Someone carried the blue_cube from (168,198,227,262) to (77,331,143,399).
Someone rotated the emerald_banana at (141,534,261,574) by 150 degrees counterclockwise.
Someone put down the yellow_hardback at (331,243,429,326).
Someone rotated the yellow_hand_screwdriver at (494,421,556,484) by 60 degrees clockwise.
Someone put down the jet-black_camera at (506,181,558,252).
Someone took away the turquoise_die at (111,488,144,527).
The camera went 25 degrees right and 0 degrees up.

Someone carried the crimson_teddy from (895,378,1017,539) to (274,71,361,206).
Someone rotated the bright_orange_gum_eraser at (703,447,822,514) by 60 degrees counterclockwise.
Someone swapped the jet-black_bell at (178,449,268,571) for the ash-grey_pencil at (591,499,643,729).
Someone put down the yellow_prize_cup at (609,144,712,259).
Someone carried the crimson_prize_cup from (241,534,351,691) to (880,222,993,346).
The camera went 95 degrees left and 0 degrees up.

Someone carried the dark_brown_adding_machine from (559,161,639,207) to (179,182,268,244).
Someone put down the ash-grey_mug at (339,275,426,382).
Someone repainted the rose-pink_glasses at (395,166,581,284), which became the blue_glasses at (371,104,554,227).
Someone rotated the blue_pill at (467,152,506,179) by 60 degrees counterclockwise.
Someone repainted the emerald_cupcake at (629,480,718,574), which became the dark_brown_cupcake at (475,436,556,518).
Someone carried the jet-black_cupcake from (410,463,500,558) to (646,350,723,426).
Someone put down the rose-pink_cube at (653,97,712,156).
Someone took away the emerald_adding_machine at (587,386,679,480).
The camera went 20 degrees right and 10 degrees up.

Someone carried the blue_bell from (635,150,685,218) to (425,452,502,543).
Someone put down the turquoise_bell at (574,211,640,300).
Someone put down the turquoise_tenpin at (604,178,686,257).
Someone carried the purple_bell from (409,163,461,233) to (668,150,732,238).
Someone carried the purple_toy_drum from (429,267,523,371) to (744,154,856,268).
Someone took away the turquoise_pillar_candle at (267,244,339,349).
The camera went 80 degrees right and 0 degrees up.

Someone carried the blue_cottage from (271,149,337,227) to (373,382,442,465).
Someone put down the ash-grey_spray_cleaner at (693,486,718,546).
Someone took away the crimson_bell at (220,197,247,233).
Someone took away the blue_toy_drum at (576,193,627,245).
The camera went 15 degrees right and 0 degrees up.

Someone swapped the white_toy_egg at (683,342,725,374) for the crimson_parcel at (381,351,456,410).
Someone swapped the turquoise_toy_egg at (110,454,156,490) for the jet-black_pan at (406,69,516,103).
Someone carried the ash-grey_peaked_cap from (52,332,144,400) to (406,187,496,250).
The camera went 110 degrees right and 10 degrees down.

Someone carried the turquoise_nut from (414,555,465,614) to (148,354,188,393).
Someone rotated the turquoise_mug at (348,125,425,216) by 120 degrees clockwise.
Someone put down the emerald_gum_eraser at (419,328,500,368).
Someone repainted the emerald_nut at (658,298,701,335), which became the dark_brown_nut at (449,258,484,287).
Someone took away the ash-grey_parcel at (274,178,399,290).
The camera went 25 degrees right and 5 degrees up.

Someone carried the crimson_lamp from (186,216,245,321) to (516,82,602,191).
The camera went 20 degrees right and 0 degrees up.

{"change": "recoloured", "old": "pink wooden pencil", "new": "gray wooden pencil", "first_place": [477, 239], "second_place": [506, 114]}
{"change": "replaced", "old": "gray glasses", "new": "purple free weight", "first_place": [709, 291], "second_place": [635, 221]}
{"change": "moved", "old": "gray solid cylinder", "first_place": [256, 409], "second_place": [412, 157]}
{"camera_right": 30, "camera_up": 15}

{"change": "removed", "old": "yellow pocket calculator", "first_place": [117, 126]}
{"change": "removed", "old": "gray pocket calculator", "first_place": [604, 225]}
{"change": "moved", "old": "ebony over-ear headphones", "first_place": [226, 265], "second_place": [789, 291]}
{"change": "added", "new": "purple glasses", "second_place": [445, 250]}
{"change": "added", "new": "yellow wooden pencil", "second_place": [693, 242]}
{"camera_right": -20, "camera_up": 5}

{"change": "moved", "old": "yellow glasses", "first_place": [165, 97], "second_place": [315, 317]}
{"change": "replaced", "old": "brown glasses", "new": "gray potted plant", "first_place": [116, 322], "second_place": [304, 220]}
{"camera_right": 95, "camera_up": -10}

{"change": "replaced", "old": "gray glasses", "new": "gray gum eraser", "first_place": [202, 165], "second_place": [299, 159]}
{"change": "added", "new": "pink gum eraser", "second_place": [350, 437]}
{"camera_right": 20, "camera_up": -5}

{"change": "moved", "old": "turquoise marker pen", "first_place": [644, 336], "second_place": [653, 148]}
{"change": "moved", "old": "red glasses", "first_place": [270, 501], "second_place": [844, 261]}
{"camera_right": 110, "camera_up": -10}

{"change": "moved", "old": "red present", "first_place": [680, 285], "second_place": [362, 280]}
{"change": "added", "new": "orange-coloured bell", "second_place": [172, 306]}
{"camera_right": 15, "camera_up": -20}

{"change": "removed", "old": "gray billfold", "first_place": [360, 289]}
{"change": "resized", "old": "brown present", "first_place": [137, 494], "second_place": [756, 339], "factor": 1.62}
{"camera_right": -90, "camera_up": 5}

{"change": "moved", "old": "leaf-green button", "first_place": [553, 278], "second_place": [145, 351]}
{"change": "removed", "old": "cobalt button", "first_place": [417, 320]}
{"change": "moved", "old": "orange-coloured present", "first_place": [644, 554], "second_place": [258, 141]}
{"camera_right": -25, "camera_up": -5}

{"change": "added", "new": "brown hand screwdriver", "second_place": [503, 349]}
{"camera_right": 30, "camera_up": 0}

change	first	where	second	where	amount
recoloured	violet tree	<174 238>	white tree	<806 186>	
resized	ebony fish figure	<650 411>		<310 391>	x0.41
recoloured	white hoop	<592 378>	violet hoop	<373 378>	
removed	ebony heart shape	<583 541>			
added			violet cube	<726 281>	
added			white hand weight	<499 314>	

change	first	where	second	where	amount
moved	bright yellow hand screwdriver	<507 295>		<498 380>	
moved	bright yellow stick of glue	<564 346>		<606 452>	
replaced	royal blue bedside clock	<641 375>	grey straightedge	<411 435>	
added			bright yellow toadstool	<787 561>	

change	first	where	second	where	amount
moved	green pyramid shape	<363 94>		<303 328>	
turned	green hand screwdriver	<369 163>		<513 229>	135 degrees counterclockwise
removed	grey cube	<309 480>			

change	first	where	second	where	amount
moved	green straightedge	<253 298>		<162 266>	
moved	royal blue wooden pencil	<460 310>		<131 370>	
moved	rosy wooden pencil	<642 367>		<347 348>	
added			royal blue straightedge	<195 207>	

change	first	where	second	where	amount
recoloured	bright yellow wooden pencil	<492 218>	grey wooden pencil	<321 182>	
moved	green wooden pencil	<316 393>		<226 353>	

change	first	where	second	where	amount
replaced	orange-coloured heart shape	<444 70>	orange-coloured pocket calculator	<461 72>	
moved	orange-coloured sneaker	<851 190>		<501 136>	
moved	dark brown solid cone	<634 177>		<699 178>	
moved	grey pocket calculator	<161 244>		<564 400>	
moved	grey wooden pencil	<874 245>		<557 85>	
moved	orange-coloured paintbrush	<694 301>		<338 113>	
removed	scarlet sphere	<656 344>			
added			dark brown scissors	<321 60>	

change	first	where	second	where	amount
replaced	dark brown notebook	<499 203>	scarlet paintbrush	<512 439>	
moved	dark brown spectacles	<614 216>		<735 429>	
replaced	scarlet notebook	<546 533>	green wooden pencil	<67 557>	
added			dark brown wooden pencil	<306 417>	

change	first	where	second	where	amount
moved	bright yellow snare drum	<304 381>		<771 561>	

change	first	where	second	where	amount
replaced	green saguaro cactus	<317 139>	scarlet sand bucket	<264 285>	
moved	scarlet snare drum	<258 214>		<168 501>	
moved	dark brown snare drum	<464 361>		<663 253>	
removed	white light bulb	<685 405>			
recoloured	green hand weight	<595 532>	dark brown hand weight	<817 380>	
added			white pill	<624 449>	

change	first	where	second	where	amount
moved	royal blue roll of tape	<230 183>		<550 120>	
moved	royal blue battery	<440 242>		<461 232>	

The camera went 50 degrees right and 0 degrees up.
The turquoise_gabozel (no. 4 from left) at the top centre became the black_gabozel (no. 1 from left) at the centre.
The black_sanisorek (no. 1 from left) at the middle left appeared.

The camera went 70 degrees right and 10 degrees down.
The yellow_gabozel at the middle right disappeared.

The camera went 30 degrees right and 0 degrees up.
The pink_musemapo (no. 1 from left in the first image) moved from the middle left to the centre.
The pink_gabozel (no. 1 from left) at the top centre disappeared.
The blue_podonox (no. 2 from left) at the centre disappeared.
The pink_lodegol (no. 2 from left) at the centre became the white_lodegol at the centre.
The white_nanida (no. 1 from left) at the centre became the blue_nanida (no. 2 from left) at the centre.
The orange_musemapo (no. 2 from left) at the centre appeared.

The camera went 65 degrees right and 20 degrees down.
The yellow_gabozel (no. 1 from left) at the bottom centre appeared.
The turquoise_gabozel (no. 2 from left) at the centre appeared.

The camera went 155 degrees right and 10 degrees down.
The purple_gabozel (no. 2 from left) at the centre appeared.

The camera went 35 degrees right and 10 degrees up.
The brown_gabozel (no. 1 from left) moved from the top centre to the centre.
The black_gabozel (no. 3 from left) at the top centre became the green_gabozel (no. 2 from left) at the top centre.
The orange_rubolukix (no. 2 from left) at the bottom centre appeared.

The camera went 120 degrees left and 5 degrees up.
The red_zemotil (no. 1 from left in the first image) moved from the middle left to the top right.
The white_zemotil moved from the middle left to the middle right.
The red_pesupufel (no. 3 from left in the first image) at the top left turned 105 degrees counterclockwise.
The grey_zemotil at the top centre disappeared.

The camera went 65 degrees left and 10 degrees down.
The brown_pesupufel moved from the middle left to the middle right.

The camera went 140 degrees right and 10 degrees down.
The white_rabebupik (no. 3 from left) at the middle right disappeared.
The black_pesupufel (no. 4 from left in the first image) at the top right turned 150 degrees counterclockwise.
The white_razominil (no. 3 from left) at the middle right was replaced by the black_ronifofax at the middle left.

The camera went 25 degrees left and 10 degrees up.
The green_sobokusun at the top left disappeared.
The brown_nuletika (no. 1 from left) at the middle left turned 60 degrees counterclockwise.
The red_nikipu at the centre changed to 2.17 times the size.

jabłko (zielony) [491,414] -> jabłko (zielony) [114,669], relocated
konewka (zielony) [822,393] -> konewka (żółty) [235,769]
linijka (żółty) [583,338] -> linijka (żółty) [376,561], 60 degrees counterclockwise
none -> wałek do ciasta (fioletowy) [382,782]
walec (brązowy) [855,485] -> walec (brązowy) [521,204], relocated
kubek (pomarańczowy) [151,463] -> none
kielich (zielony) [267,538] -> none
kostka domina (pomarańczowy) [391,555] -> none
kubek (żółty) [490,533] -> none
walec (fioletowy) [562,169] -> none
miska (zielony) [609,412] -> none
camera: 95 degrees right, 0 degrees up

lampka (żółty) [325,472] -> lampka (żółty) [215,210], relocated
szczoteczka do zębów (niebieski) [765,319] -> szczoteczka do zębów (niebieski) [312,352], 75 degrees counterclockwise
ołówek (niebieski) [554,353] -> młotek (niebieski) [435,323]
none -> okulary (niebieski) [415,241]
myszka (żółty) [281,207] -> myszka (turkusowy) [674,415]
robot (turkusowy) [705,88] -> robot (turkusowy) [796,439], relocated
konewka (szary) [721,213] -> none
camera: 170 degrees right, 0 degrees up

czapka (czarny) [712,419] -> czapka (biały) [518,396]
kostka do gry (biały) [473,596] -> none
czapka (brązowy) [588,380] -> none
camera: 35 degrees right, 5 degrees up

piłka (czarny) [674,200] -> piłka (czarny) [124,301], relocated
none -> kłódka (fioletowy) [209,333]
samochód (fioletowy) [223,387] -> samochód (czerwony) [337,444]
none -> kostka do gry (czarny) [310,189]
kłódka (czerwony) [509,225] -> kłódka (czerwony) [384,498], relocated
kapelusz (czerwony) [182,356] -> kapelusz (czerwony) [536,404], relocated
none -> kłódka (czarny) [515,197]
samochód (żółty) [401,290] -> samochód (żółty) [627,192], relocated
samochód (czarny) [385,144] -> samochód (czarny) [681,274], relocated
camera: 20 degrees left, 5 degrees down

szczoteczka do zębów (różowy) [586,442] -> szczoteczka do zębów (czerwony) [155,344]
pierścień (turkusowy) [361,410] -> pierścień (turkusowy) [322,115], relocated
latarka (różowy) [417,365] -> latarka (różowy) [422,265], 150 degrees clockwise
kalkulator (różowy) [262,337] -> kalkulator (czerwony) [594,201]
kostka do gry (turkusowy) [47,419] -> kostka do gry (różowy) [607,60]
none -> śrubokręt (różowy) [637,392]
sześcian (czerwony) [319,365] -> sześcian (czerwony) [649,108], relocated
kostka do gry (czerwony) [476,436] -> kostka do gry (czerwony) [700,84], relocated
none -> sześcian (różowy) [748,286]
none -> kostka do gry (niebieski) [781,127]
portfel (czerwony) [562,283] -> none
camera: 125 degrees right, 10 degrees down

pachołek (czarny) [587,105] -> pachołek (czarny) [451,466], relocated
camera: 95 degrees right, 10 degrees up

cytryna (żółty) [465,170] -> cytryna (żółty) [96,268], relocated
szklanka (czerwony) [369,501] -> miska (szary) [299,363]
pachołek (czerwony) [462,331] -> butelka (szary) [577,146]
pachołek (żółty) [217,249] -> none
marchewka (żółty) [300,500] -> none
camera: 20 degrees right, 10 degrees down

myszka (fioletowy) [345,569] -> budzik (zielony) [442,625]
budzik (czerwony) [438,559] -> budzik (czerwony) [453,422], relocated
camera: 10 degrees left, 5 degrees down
===
» To do
Each line of the data that contains "pomarańczowy" belongs in the answer.

» Output of the exercise
kubek (pomarańczowy) [151,463] -> none
kostka domina (pomarańczowy) [391,555] -> none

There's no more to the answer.